- **Your assignment**:
Would you write out the entries below word for word, omitting the pictures?

%%

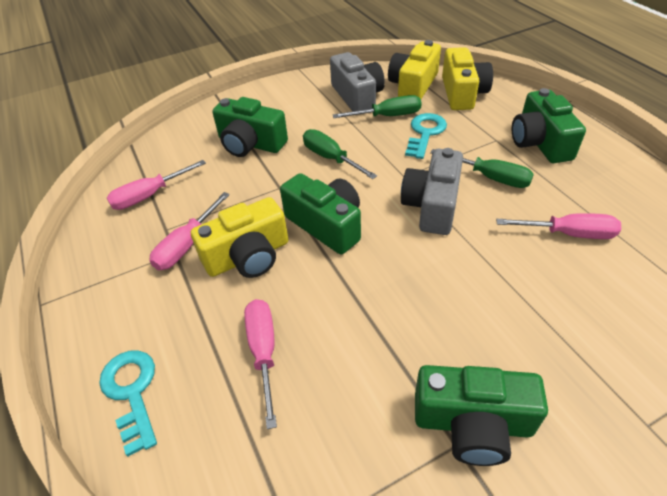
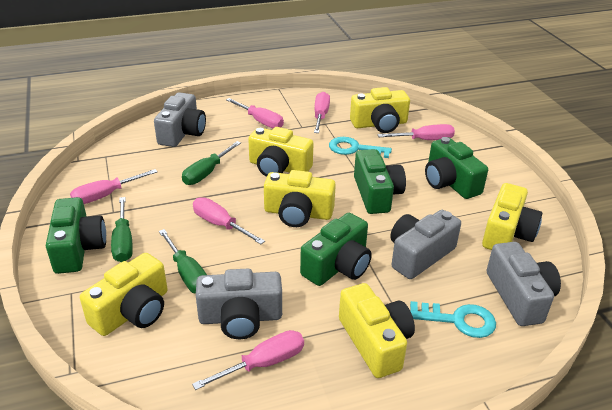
grey camera: 2 -> 4
pink screwdriver: 4 -> 6
yellow camera: 3 -> 6

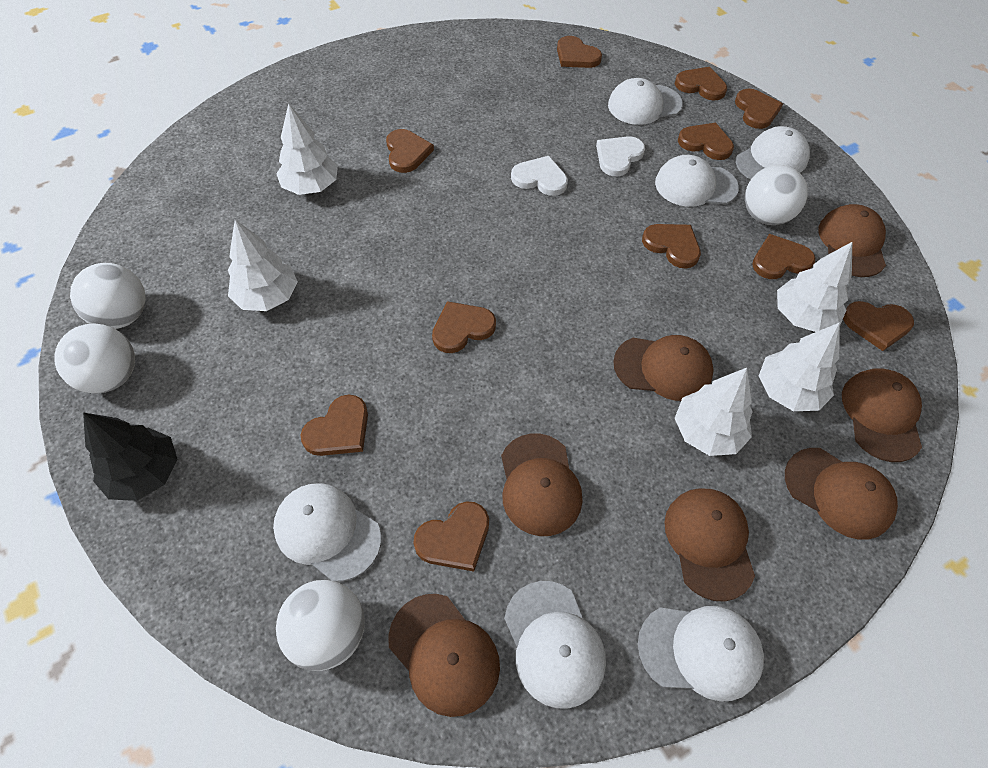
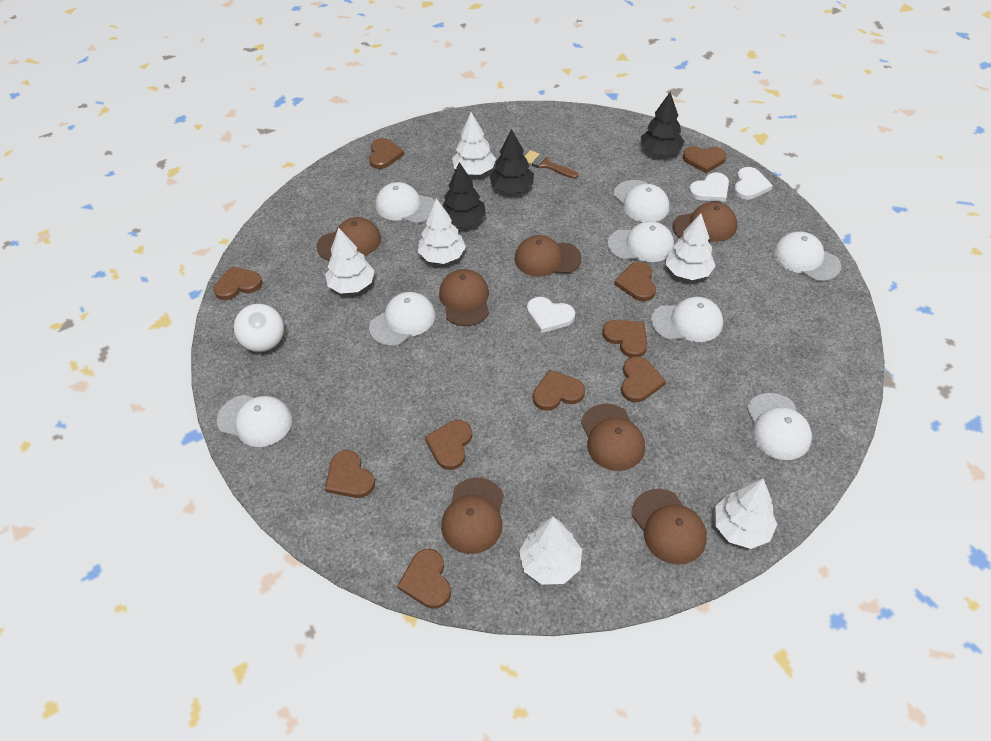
black tree: 1 -> 3
brown brush: 0 -> 1
brown heart: 11 -> 10
white ball: 4 -> 1
white cap: 6 -> 8
white heart: 2 -> 3
white tree: 5 -> 6

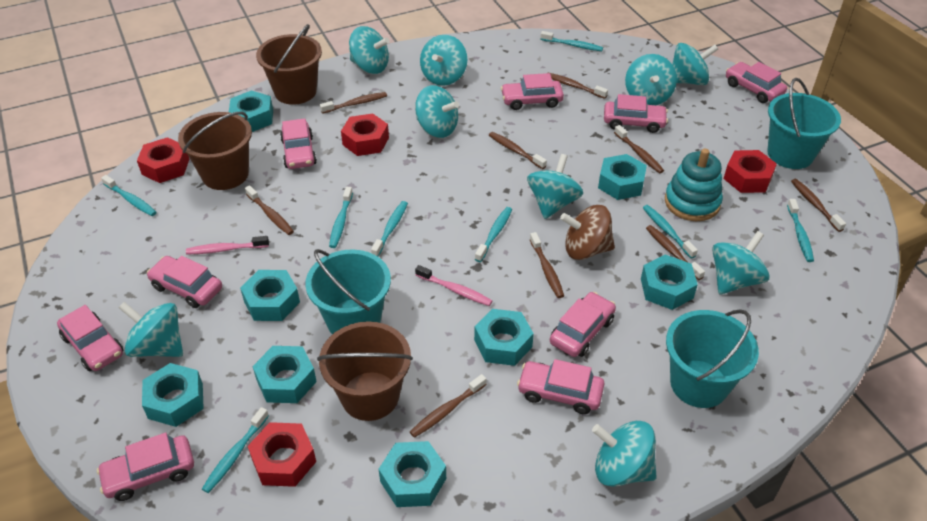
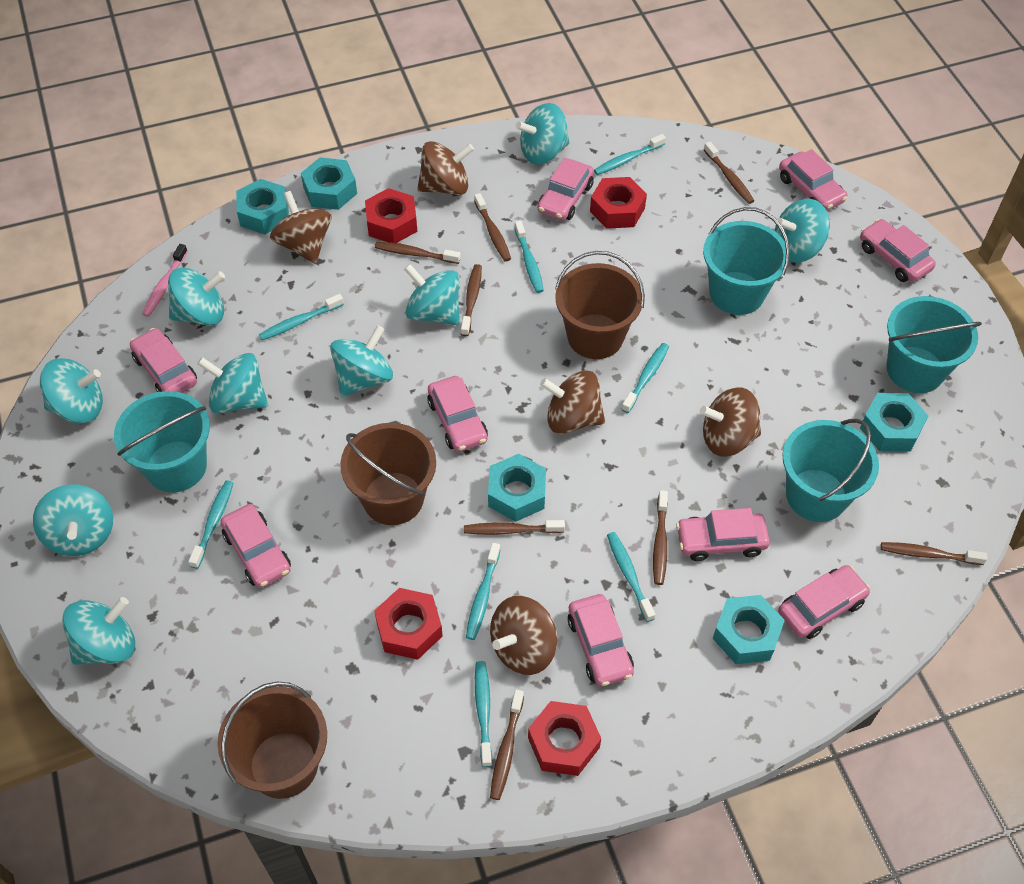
brown spinning top: 1 -> 5
brown toothbrush: 9 -> 8
pink toothbrush: 2 -> 1
turquoise bucket: 3 -> 4
turquoise nut: 8 -> 5
turquoise stacking toy: 1 -> 0

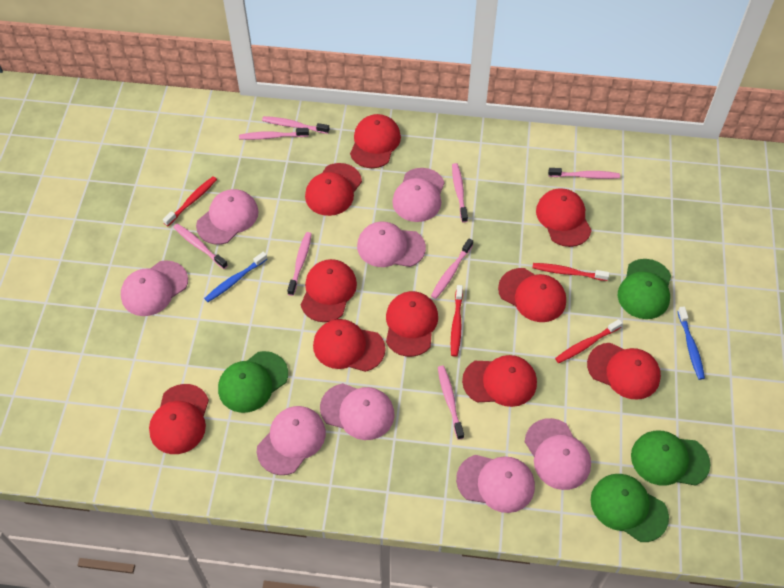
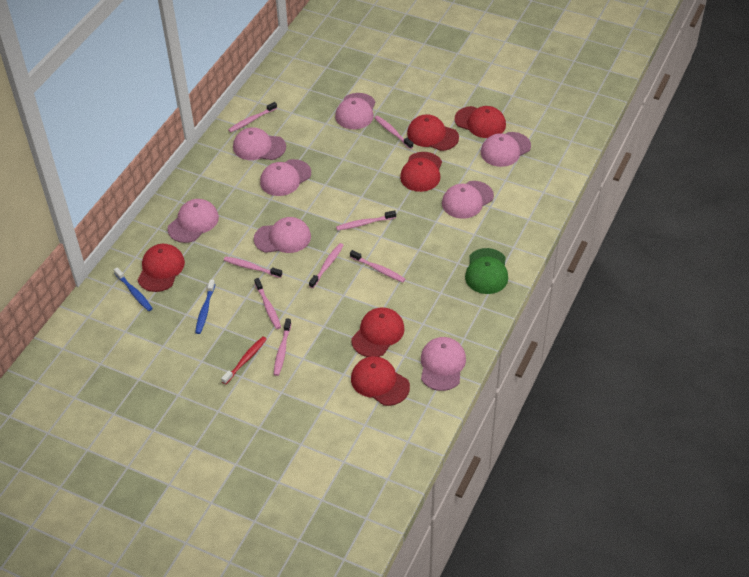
green cap: 4 -> 1
red cap: 10 -> 6
red toothbrush: 4 -> 1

%%

- **Solution to the problem**:
grey camera: 2 -> 4
pink screwdriver: 4 -> 6
yellow camera: 3 -> 6

black tree: 1 -> 3
brown brush: 0 -> 1
brown heart: 11 -> 10
white ball: 4 -> 1
white cap: 6 -> 8
white heart: 2 -> 3
white tree: 5 -> 6

brown spinning top: 1 -> 5
brown toothbrush: 9 -> 8
pink toothbrush: 2 -> 1
turquoise bucket: 3 -> 4
turquoise nut: 8 -> 5
turquoise stacking toy: 1 -> 0

green cap: 4 -> 1
red cap: 10 -> 6
red toothbrush: 4 -> 1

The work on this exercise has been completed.